Collection entries:

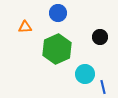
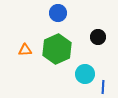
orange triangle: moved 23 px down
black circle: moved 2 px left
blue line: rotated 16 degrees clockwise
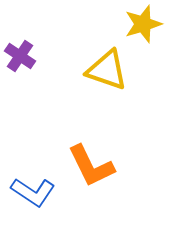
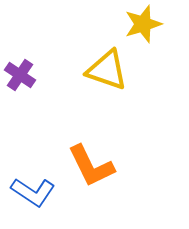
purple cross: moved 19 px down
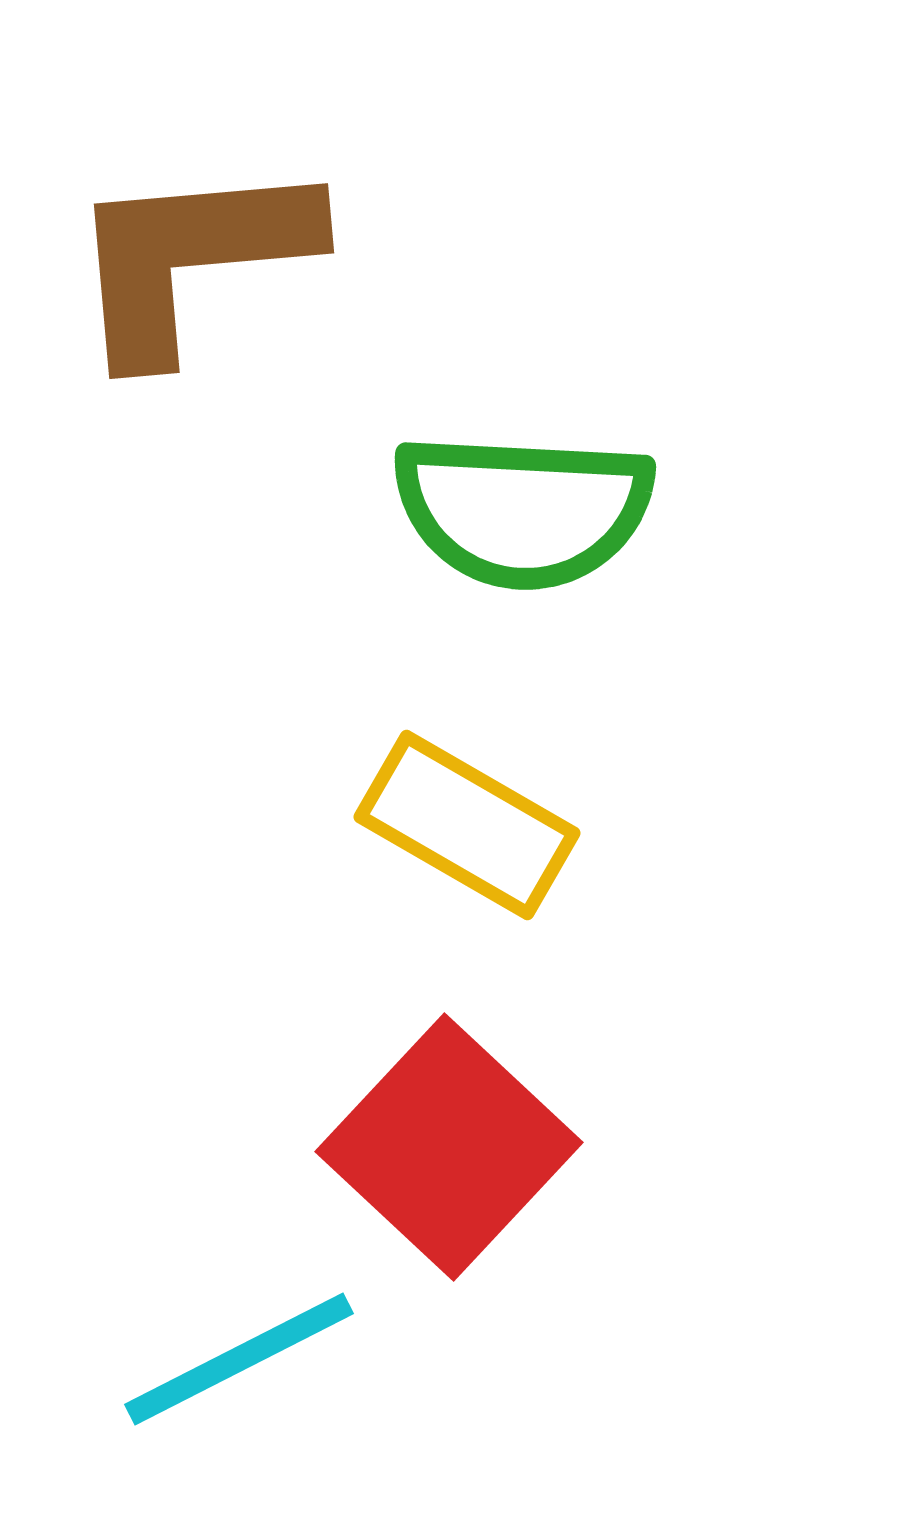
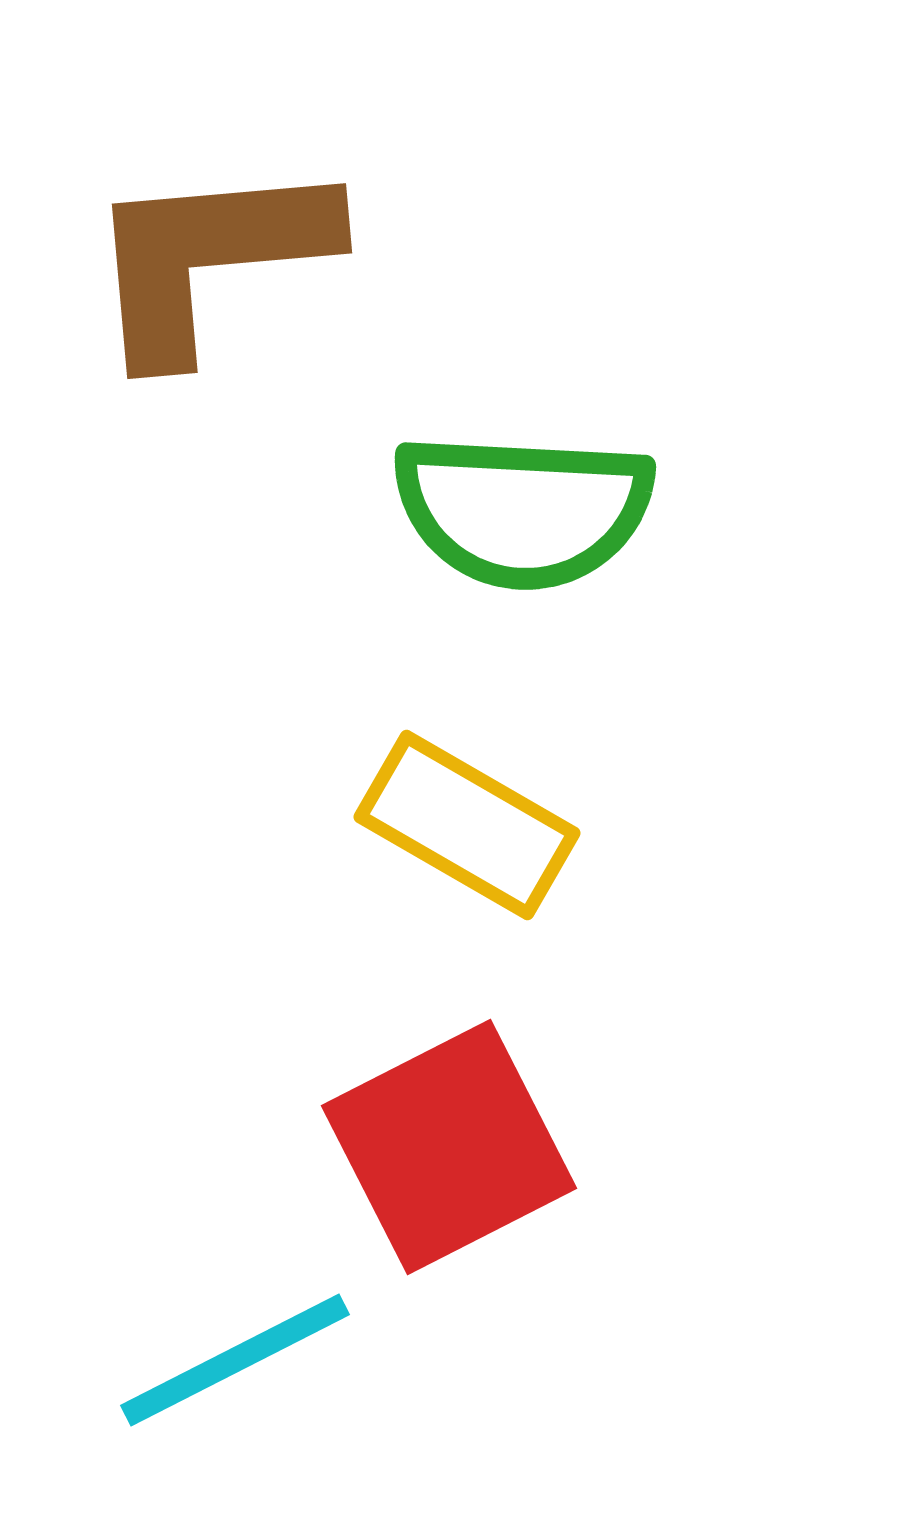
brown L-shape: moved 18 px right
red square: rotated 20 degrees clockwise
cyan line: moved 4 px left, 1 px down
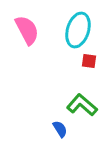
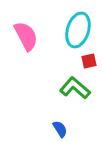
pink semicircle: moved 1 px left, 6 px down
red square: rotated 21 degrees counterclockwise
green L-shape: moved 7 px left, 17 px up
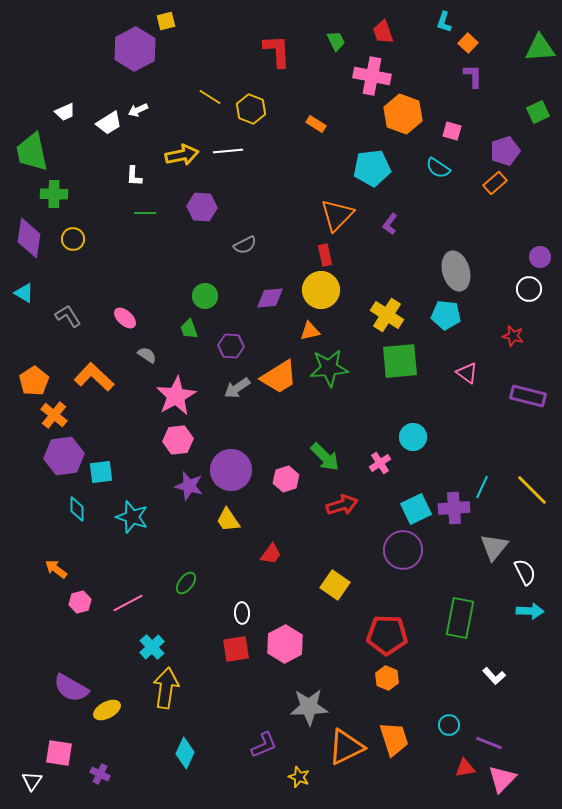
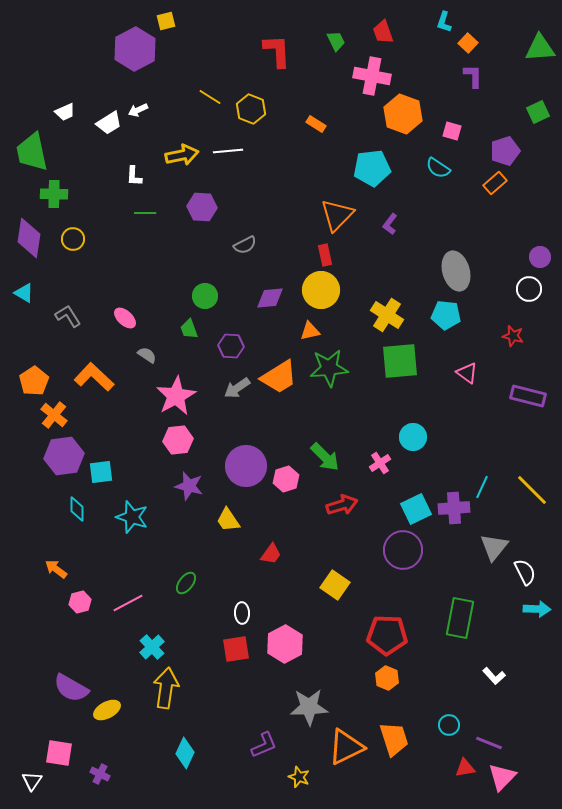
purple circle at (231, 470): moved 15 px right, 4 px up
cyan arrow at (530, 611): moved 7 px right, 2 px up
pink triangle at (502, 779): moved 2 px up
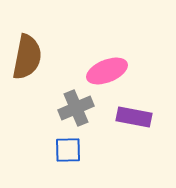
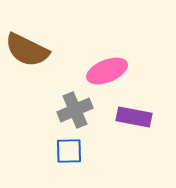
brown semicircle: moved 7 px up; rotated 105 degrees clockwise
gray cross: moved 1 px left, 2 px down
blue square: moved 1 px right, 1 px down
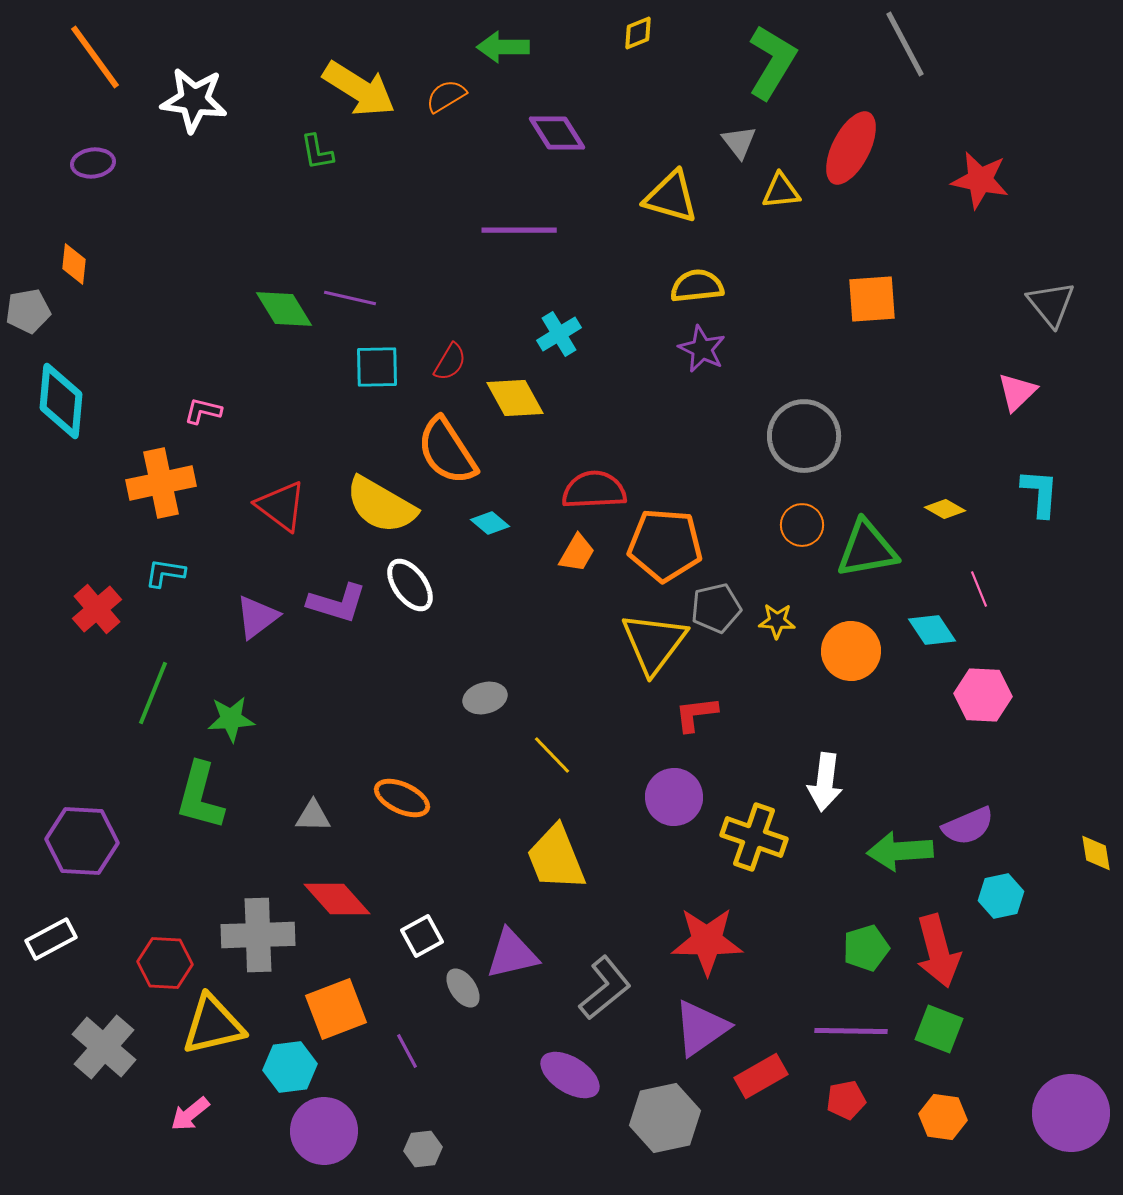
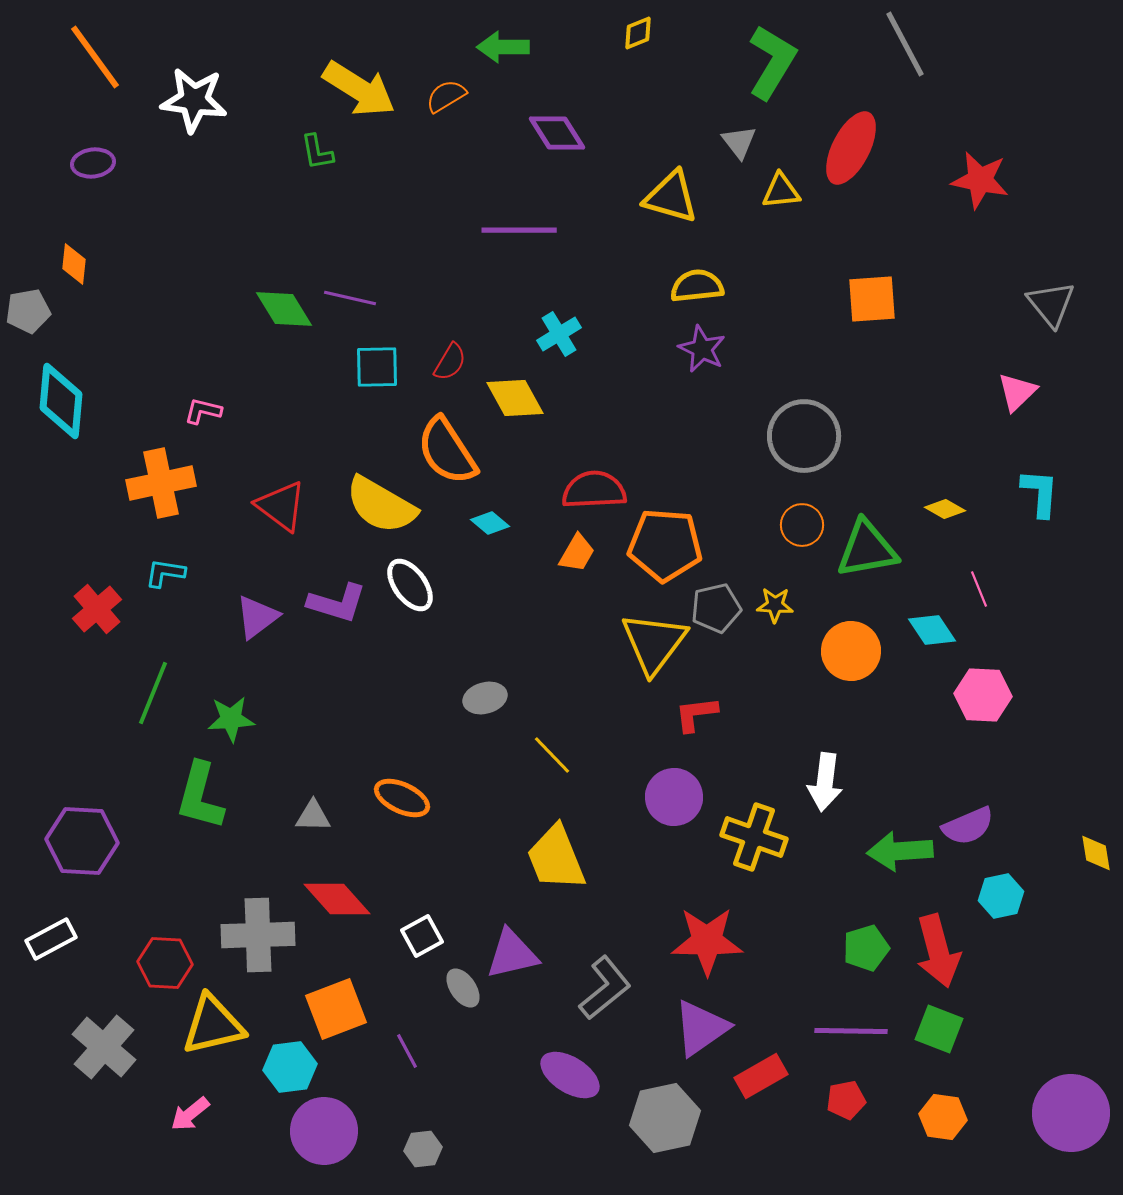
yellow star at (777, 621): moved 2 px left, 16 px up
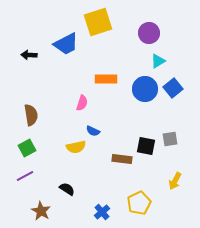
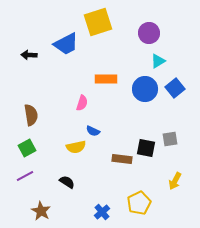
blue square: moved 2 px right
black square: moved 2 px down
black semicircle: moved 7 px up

* [WORK ITEM]:
Search the entries for the string "black" and collect each line that has it.

* [EXERCISE ANSWER]:
black circle: moved 2 px left
black square: moved 2 px down
black semicircle: moved 7 px up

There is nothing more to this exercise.